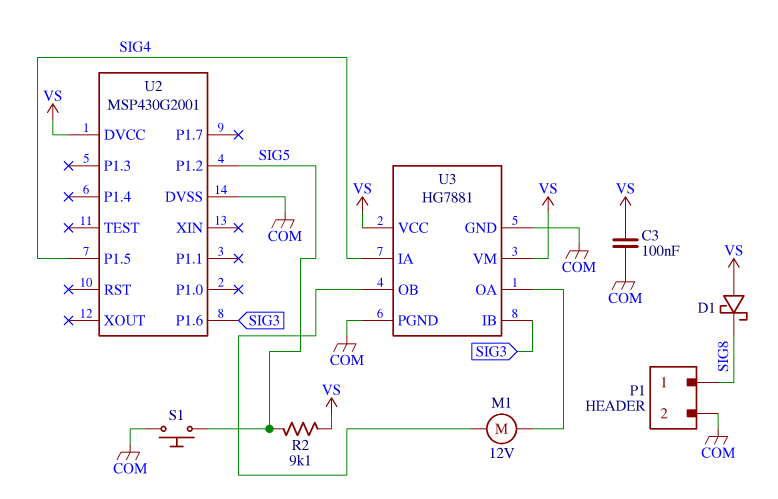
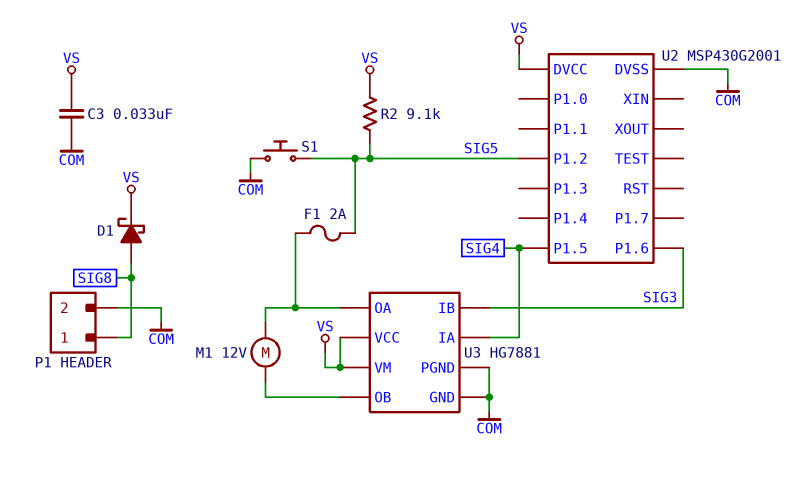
C3: 100nF (COM, VS) -> 33nF (COM, VS)
D1: schottky (A VS, K SIG8) -> schottky (A SIG8, K VS)
F1: none -> 2A (SIG5, U3/OA)

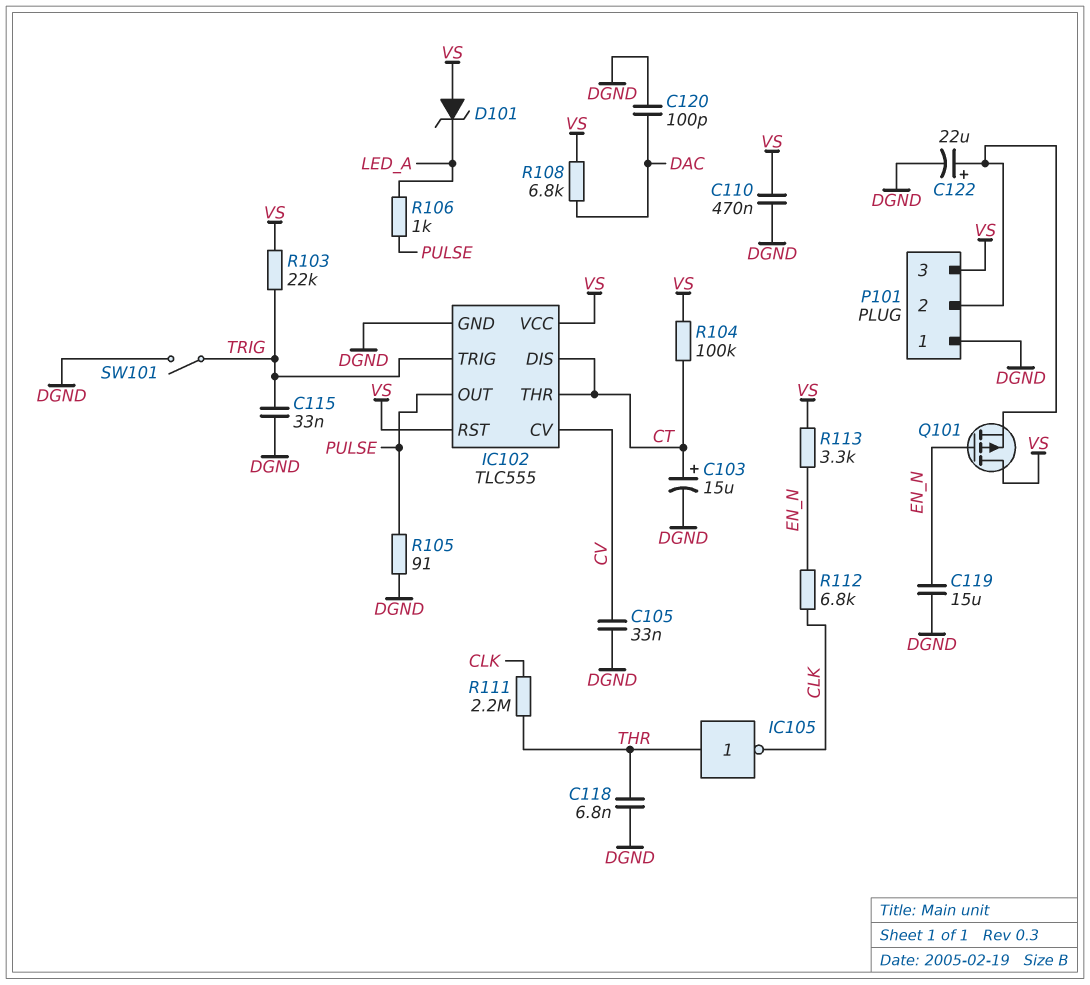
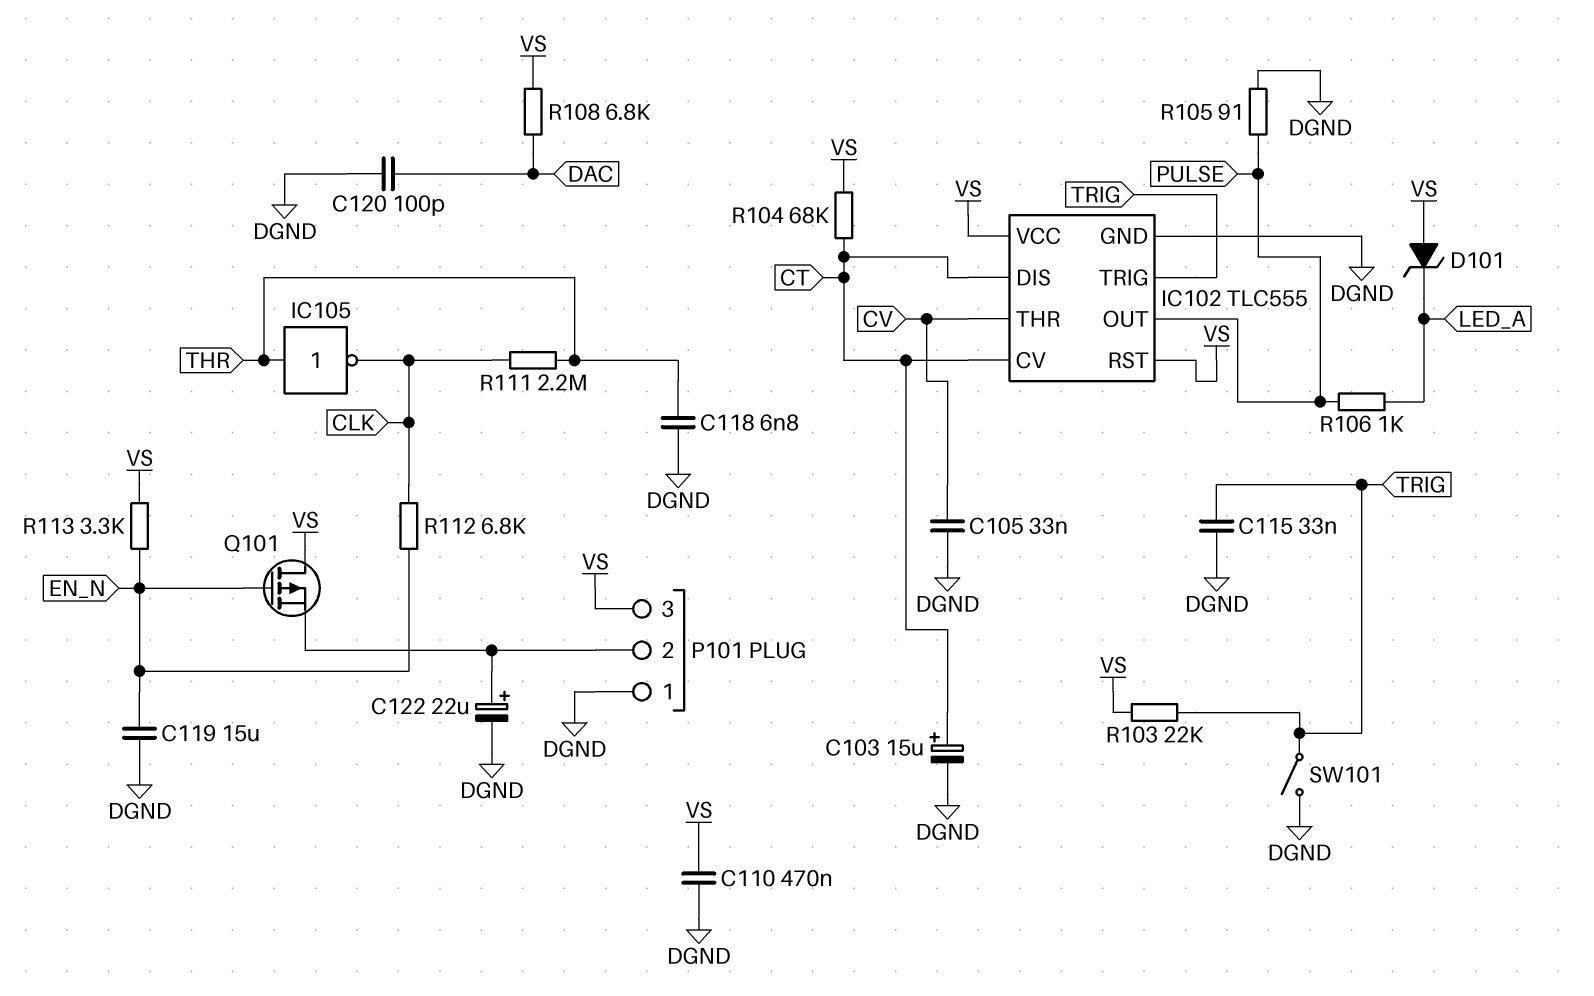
IC102 pin CV: CV -> CT
IC102 pin THR: CT -> CV
R104: 100k (CT, VS) -> 68k (CT, VS)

■ **Problem requirements**
The data above must be copied exactly. Leave out the pictures.

■ **Task result**
C3: 100nF (COM, VS) -> 33nF (COM, VS)
D1: schottky (A VS, K SIG8) -> schottky (A SIG8, K VS)
F1: none -> 2A (SIG5, U3/OA)

IC102 pin CV: CV -> CT
IC102 pin THR: CT -> CV
R104: 100k (CT, VS) -> 68k (CT, VS)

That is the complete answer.